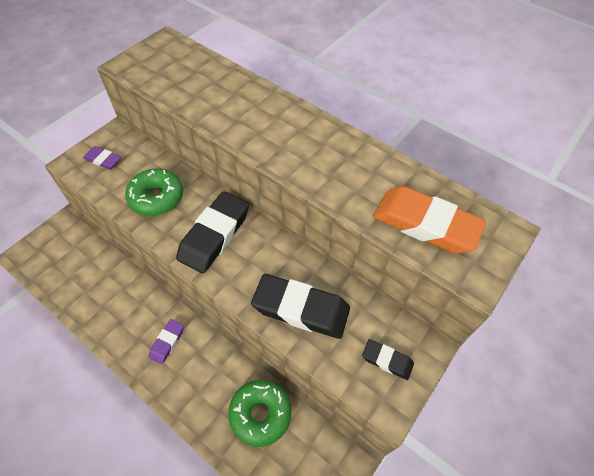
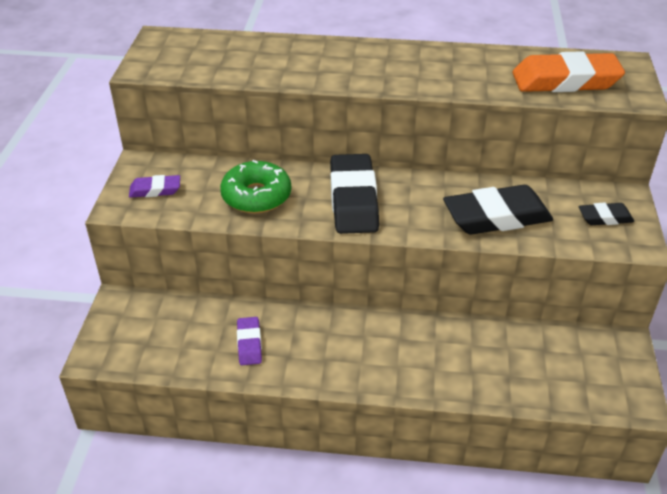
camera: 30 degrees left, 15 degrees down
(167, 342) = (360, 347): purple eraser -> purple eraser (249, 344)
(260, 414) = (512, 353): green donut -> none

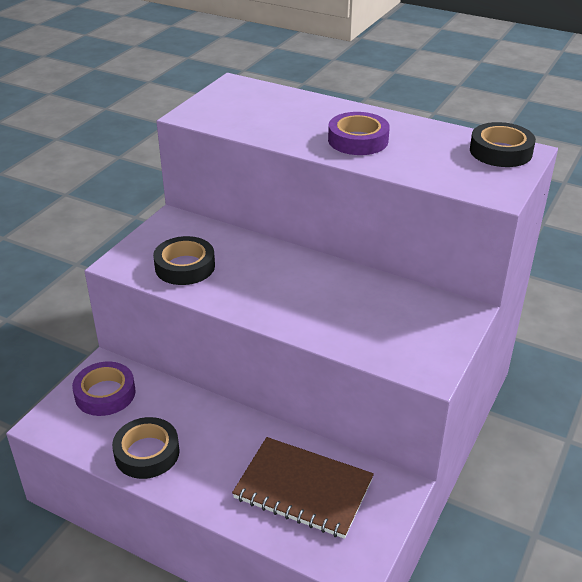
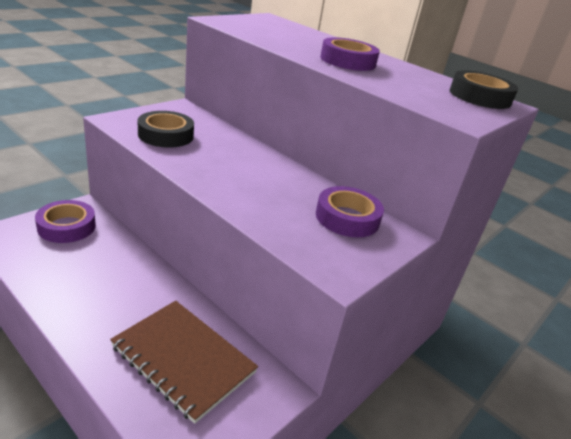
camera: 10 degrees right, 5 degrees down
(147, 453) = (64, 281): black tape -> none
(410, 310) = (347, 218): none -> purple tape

============================================================

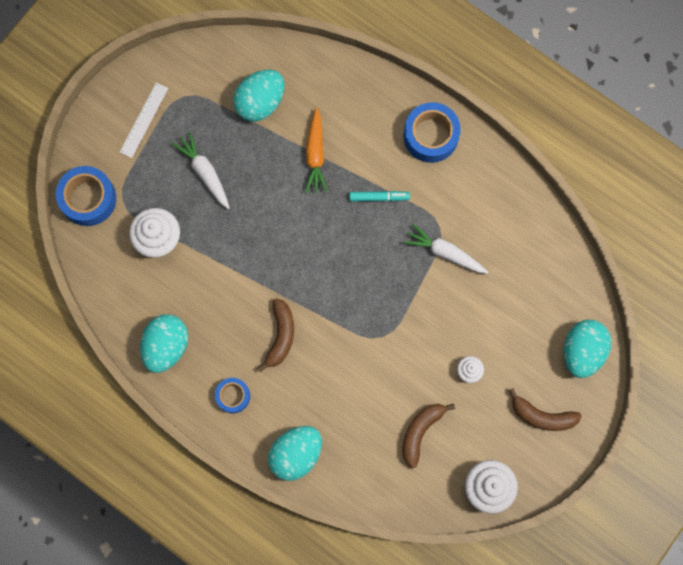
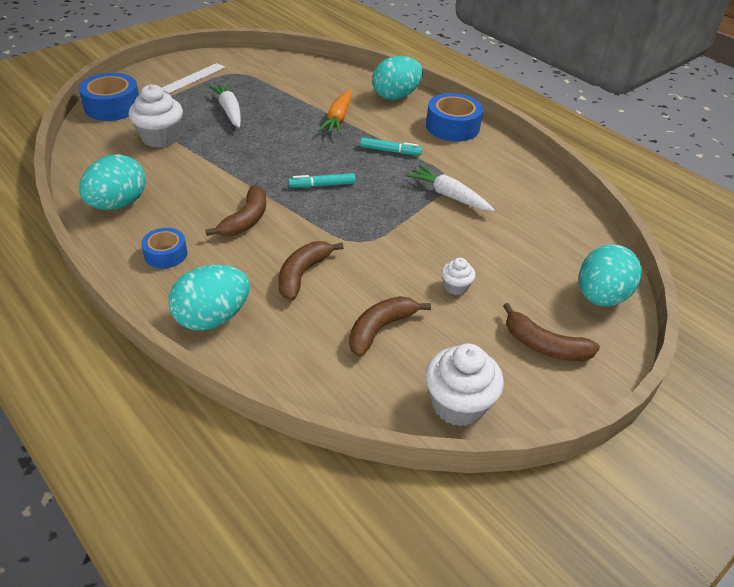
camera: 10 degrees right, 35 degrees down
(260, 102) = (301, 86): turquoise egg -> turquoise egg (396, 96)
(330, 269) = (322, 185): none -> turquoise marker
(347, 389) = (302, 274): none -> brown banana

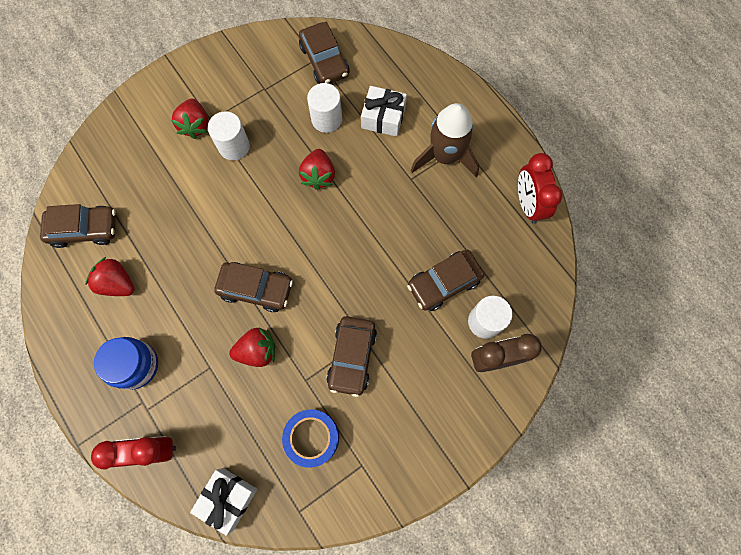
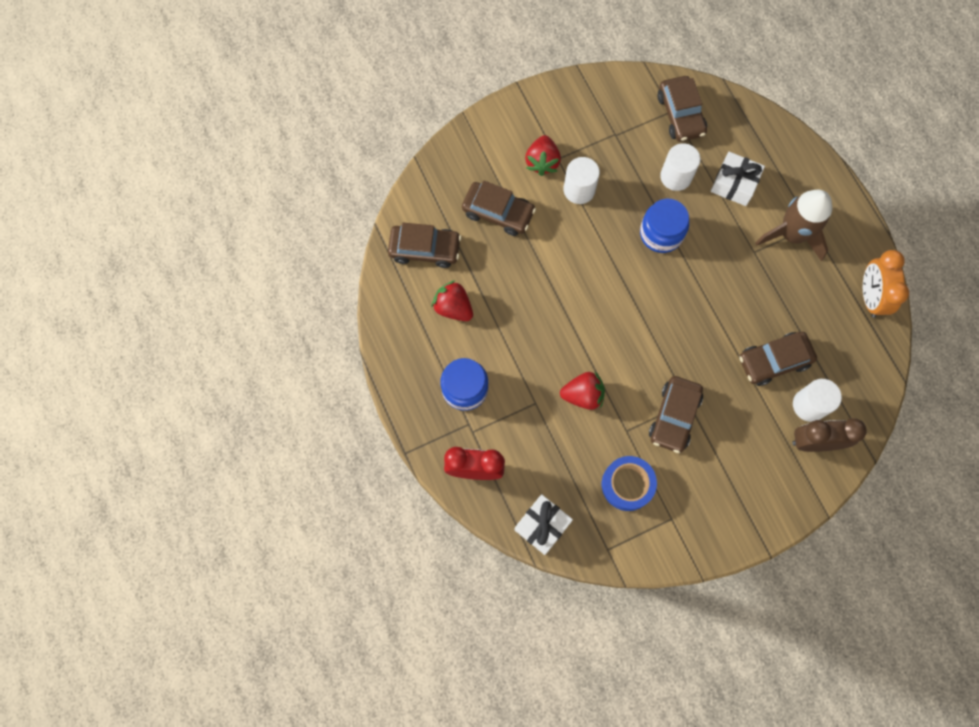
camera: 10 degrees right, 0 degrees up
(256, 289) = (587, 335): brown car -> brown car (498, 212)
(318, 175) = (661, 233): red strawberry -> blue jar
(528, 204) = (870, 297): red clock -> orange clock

============================================================

◆ **Problem statement**: Within the listing above, locate the line containing "camera: 10 degrees right, 5 degrees down" and the line containing "(410, 310) = (347, 218): none -> purple tape". Reproduce those two lines and all lines between them exactly, with nothing added.

◆ **Written response**:
camera: 10 degrees right, 5 degrees down
(147, 453) = (64, 281): black tape -> none
(410, 310) = (347, 218): none -> purple tape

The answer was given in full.